• Activity:
Return each entry word for word, without its pictures.

• Given information:
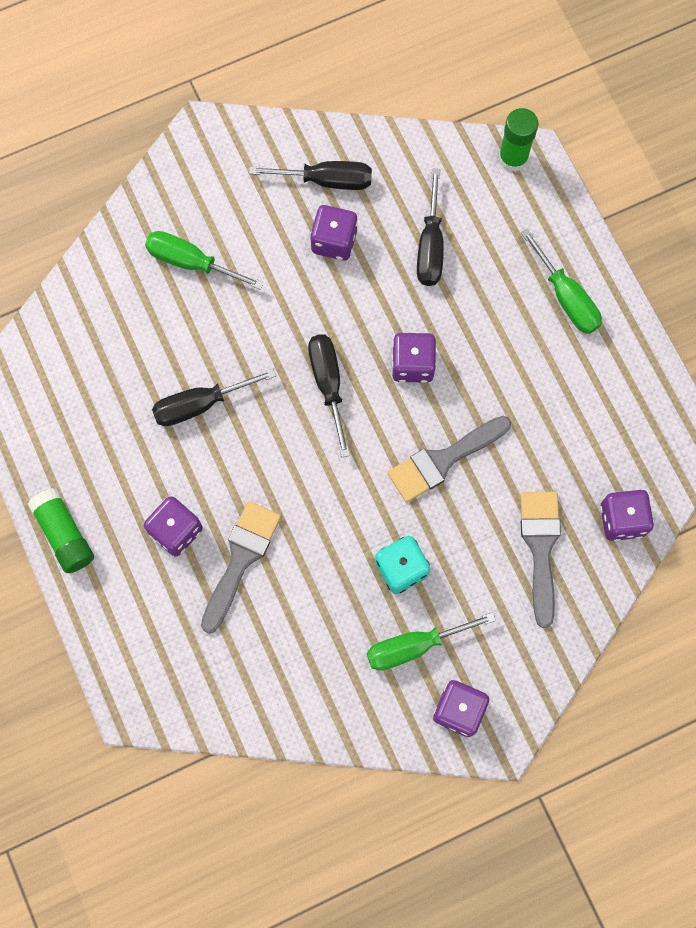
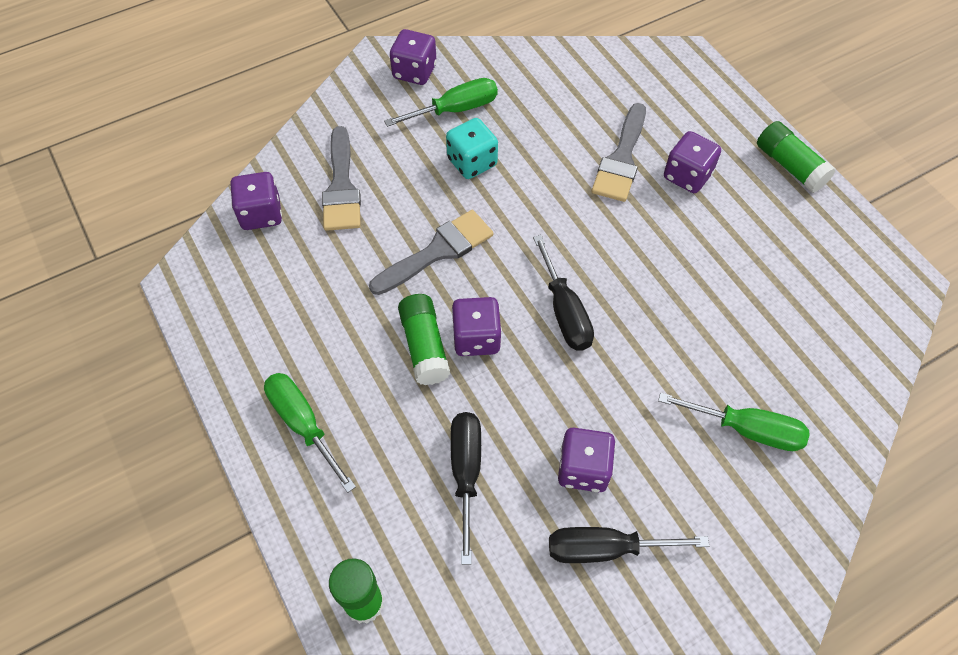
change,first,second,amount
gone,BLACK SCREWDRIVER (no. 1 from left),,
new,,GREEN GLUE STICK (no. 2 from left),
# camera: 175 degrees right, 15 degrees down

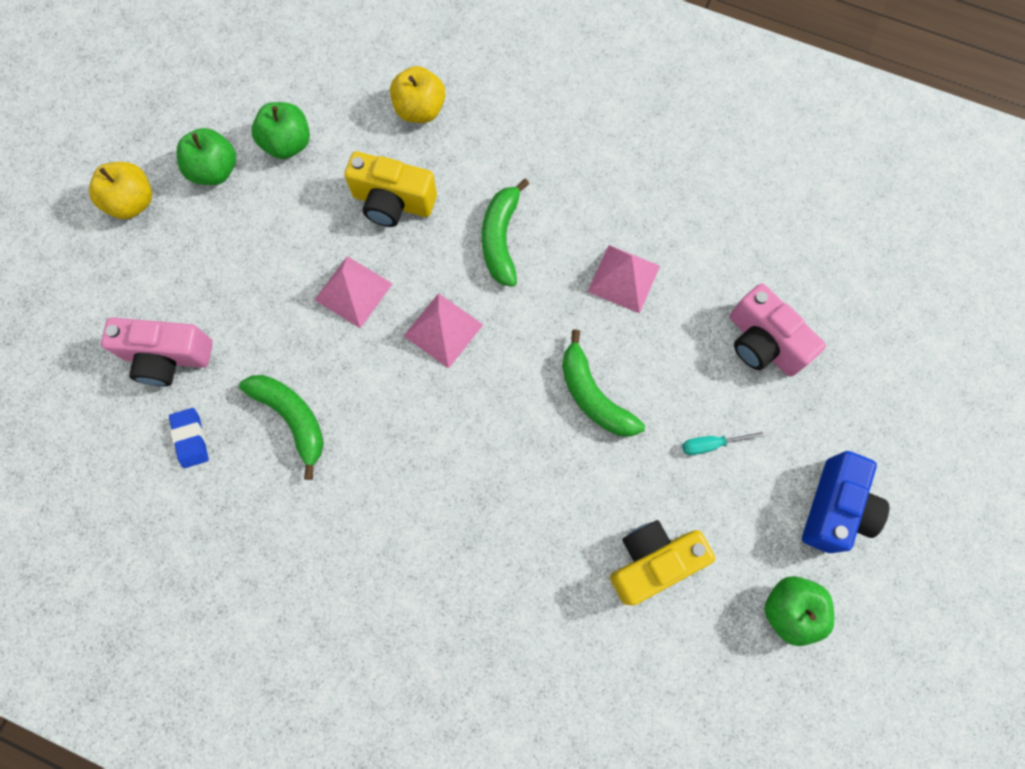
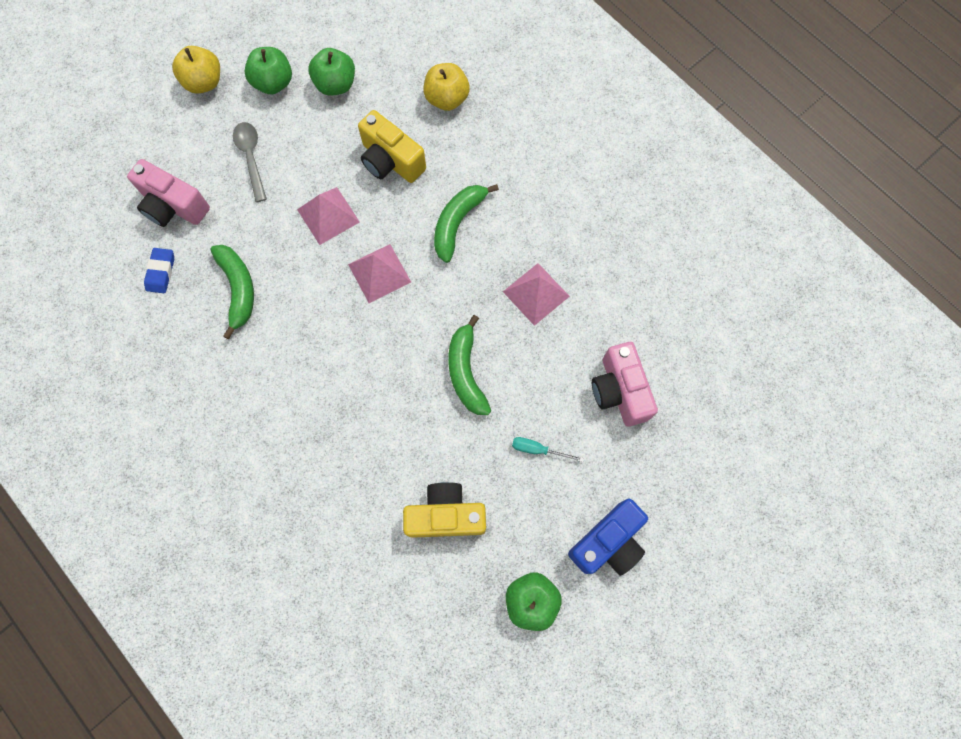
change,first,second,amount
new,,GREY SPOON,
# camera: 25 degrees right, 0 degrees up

• Written response:
change,first,second,amount
gone,BLACK SCREWDRIVER (no. 1 from left),,
new,,GREEN GLUE STICK (no. 2 from left),
# camera: 175 degrees right, 15 degrees down

change,first,second,amount
new,,GREY SPOON,
# camera: 25 degrees right, 0 degrees up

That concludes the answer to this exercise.